> [ACTIVITY] For each record below, write an exact copy.

────────────────

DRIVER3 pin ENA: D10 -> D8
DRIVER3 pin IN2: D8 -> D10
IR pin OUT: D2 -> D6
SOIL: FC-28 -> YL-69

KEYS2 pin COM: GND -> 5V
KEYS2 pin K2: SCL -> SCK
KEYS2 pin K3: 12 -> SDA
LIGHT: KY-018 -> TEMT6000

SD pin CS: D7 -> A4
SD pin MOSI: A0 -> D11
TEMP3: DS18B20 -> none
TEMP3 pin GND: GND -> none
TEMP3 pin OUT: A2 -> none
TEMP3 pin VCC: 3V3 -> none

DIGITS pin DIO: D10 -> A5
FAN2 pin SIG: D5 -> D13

────────────────

> [RESULT FOR THIS EXERCISE]
DRIVER3 pin ENA: D10 -> D8
DRIVER3 pin IN2: D8 -> D10
IR pin OUT: D2 -> D6
SOIL: FC-28 -> YL-69

KEYS2 pin COM: GND -> 5V
KEYS2 pin K2: SCL -> SCK
KEYS2 pin K3: 12 -> SDA
LIGHT: KY-018 -> TEMT6000

SD pin CS: D7 -> A4
SD pin MOSI: A0 -> D11
TEMP3: DS18B20 -> none
TEMP3 pin GND: GND -> none
TEMP3 pin OUT: A2 -> none
TEMP3 pin VCC: 3V3 -> none

DIGITS pin DIO: D10 -> A5
FAN2 pin SIG: D5 -> D13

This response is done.